Exercise objective:
Would you print all of the entries exactly, please, but without their pictures?
++++ Material for this task
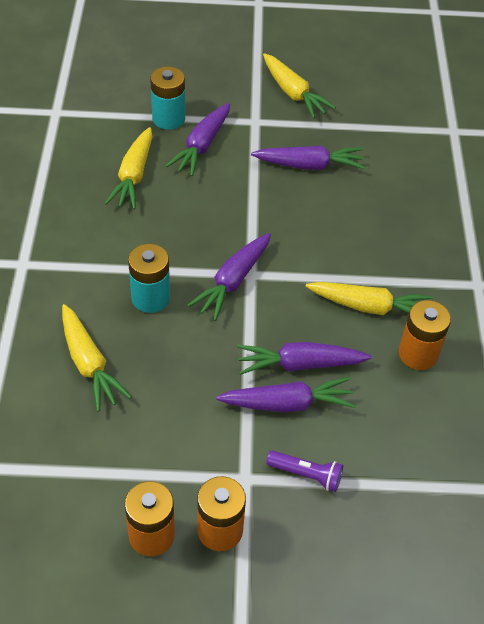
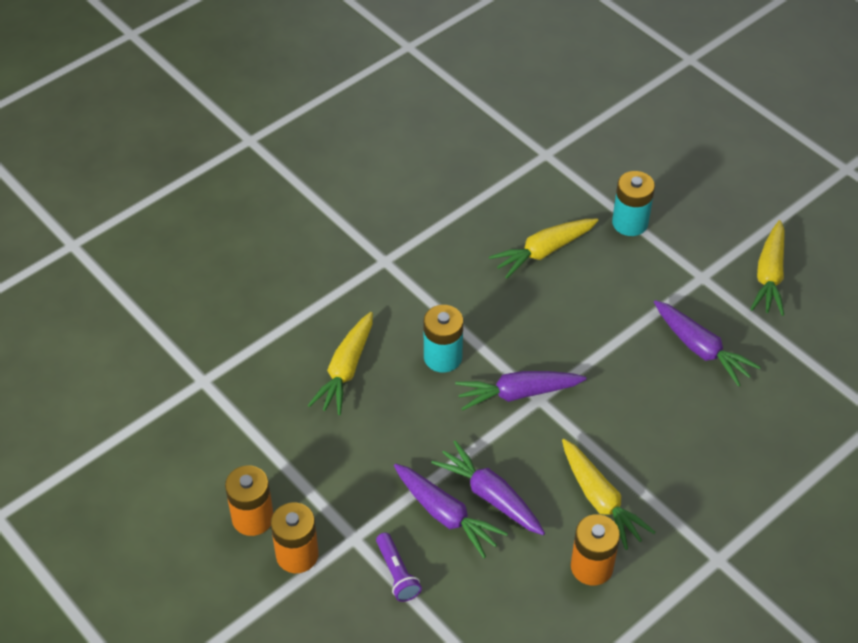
camera: 50 degrees right, 0 degrees up
(202, 146) = (629, 266): purple carrot -> none

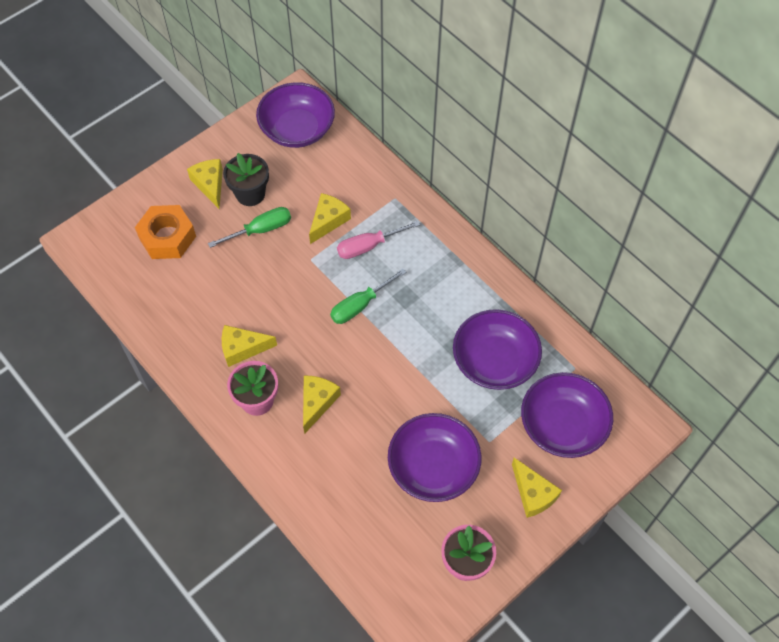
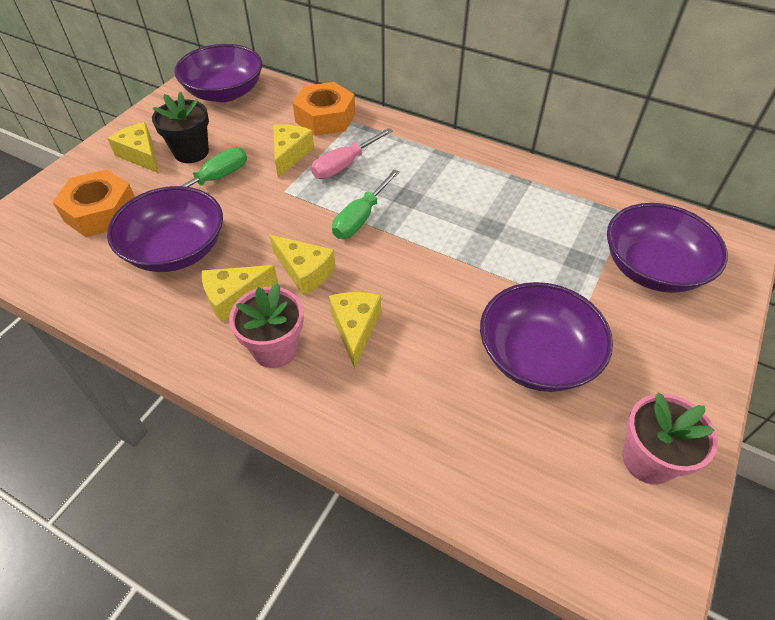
camera: 20 degrees left, 10 degrees down
(373, 186) = (325, 117): none -> orange nut
(494, 361) = (539, 229): purple bowl -> purple bowl (176, 250)
(533, 493) = (671, 348): yellow cheese -> yellow cheese (305, 271)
++++++++
Response area:
camera: 50 degrees right, 0 degrees up
(202, 146) = (629, 266): purple carrot -> none

camera: 20 degrees left, 10 degrees down
(373, 186) = (325, 117): none -> orange nut
(494, 361) = (539, 229): purple bowl -> purple bowl (176, 250)
(533, 493) = (671, 348): yellow cheese -> yellow cheese (305, 271)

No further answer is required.